>>>>>

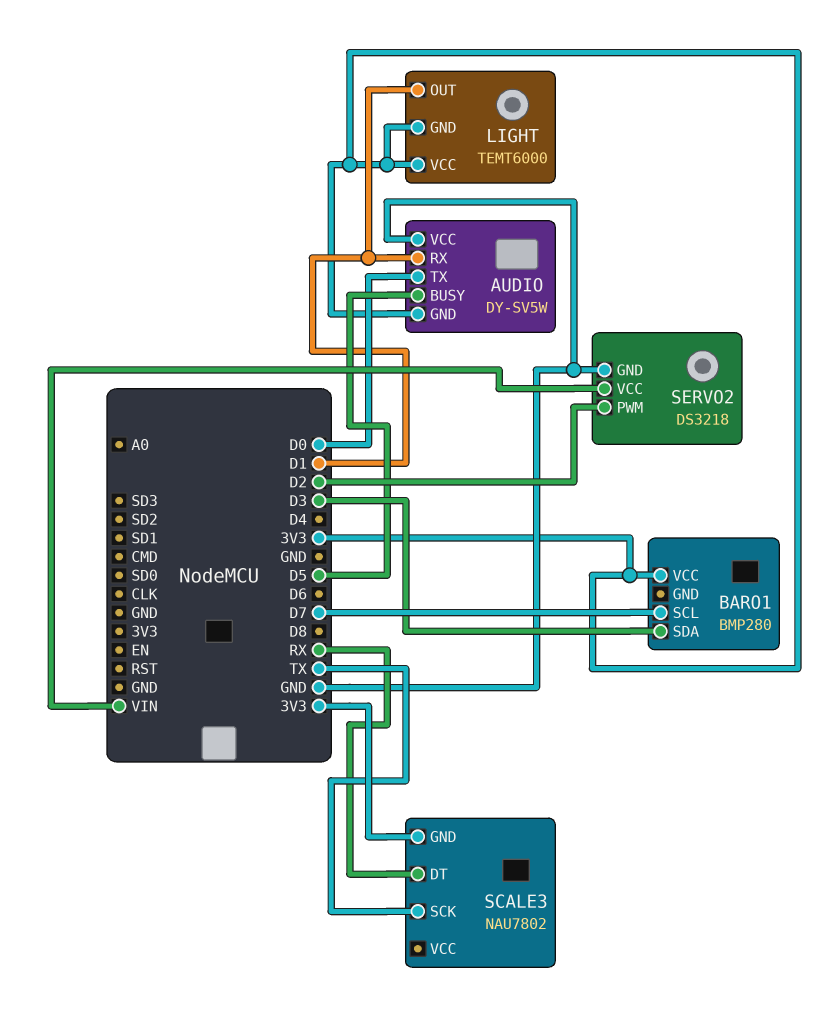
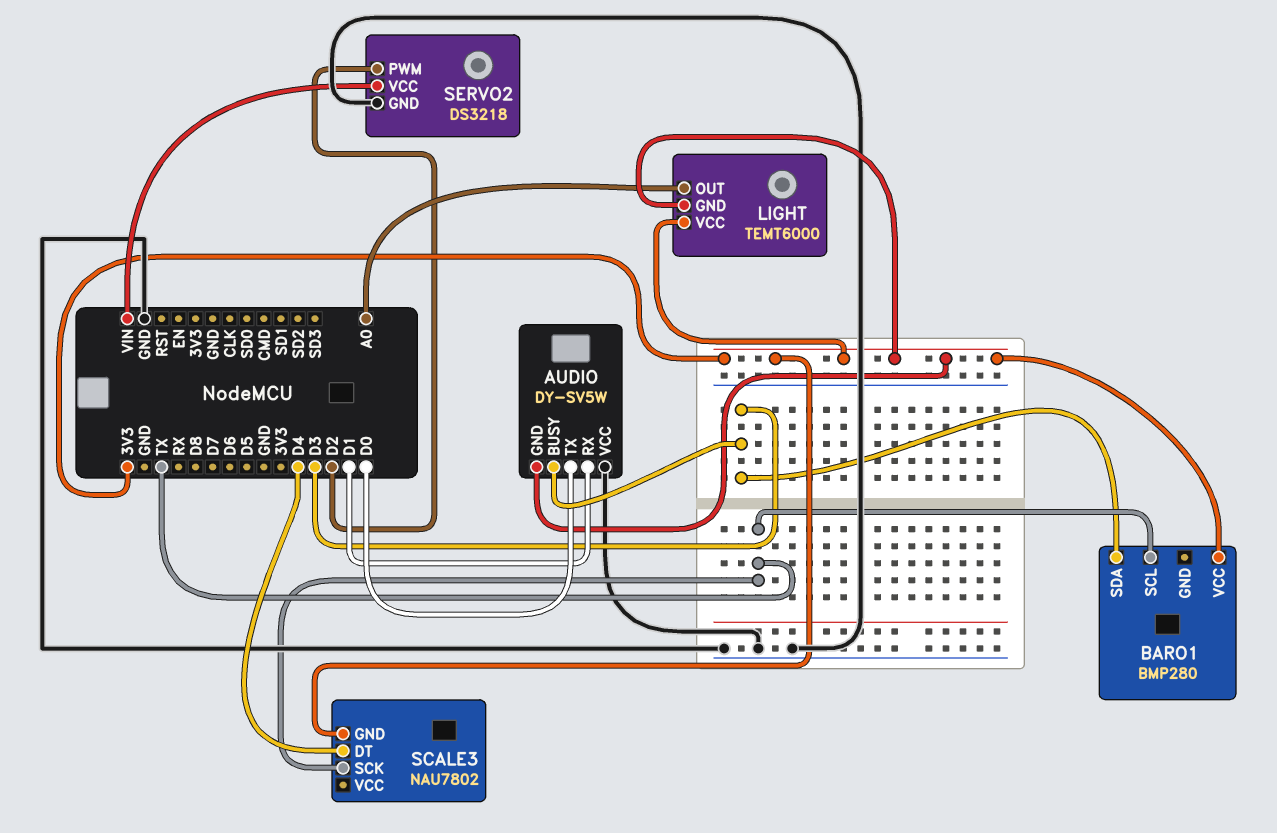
AUDIO pin BUSY: D5 -> D3
BARO1 pin SCL: D7 -> TX
LIGHT pin OUT: D1 -> A0
SCALE3 pin DT: RX -> D4

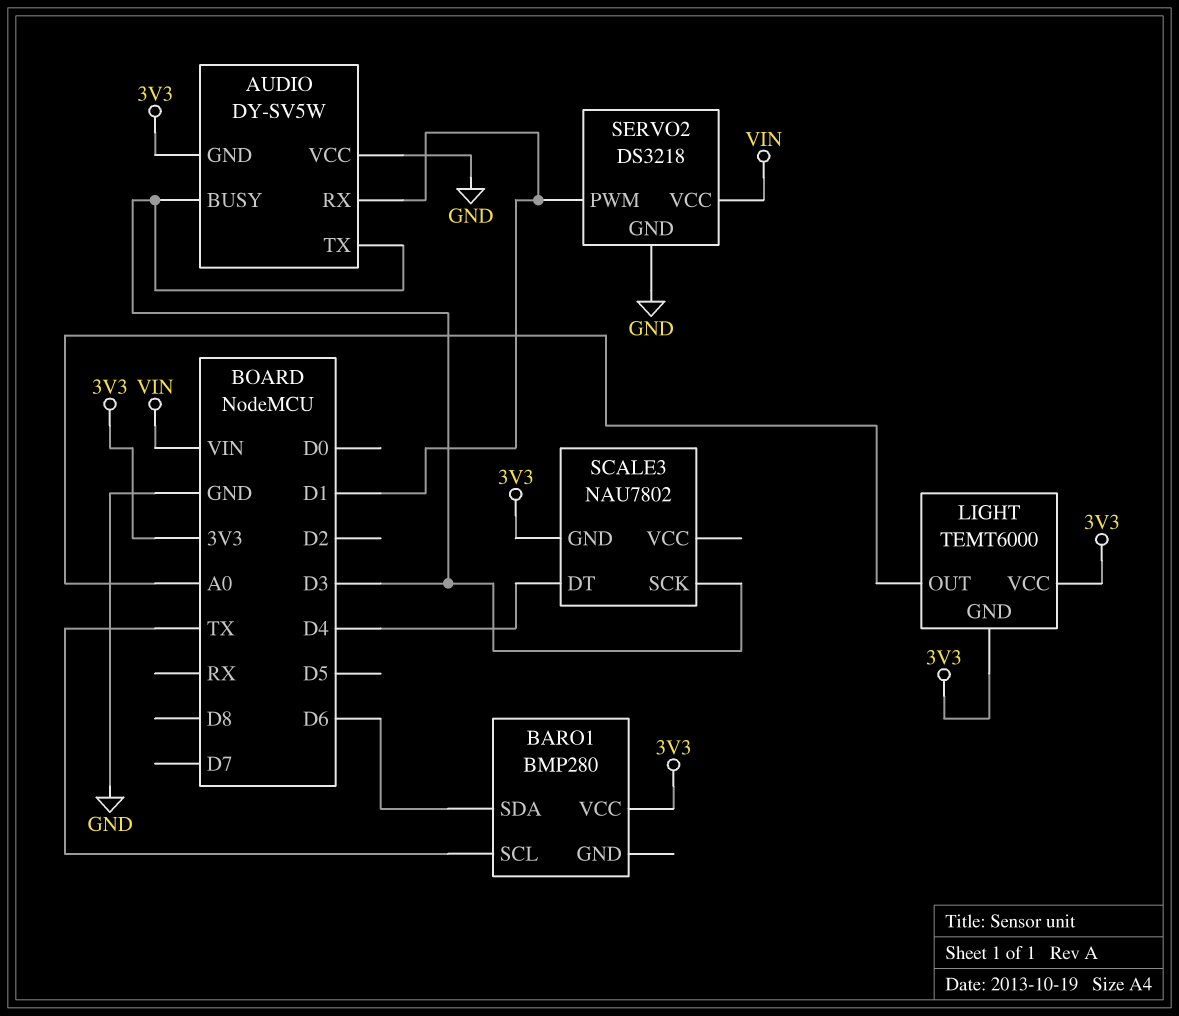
AUDIO pin TX: D0 -> D3
BARO1 pin SDA: D3 -> D6
SCALE3 pin SCK: TX -> D3
SERVO2 pin PWM: D2 -> D1

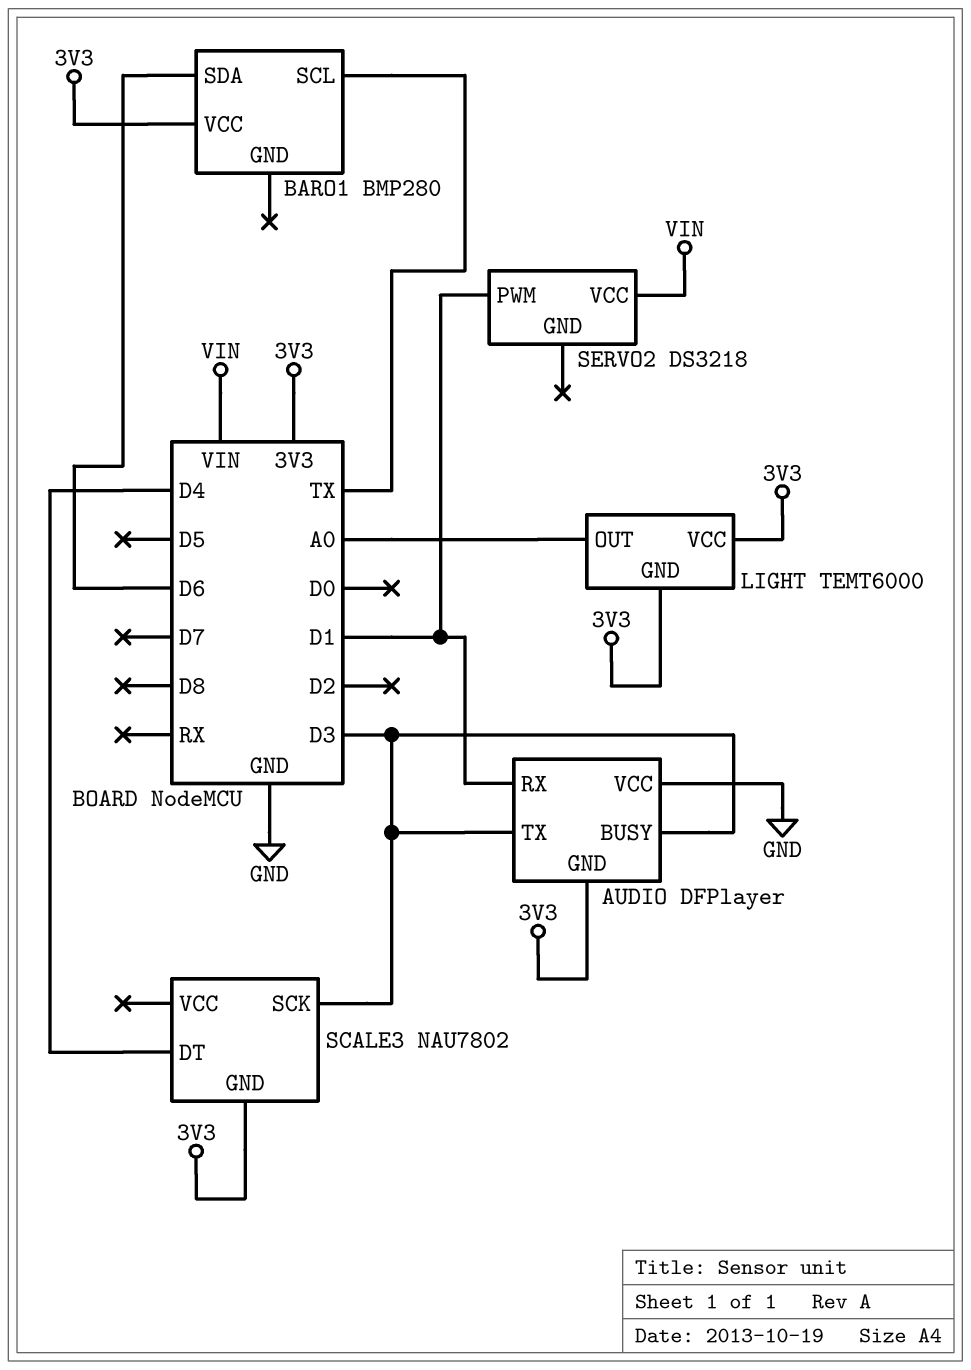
AUDIO: DY-SV5W -> DFPlayer
SERVO2 pin GND: GND -> none

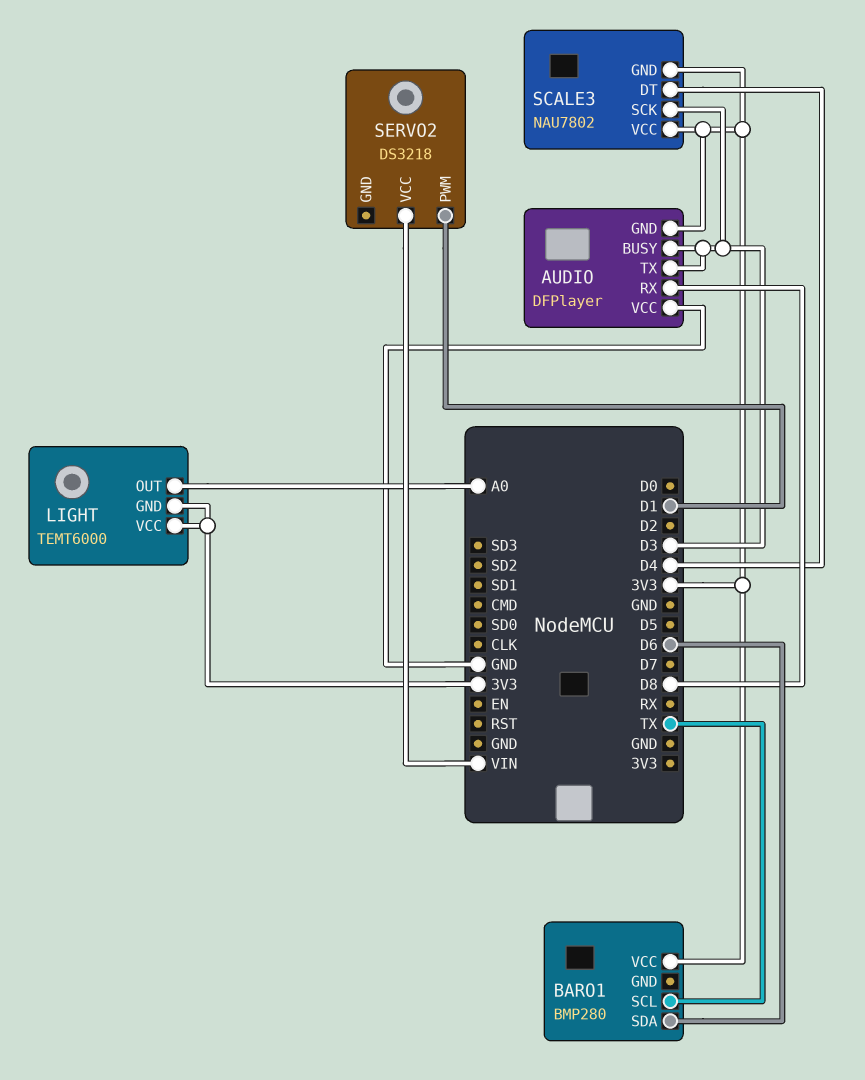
AUDIO pin RX: D1 -> D8
SCALE3 pin VCC: none -> 3V3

<<<<<

§ Required action: Exactly as they appear above, write out all the entries, but not the images.

§ Solution to this problem:
AUDIO pin BUSY: D5 -> D3
BARO1 pin SCL: D7 -> TX
LIGHT pin OUT: D1 -> A0
SCALE3 pin DT: RX -> D4

AUDIO pin TX: D0 -> D3
BARO1 pin SDA: D3 -> D6
SCALE3 pin SCK: TX -> D3
SERVO2 pin PWM: D2 -> D1

AUDIO: DY-SV5W -> DFPlayer
SERVO2 pin GND: GND -> none

AUDIO pin RX: D1 -> D8
SCALE3 pin VCC: none -> 3V3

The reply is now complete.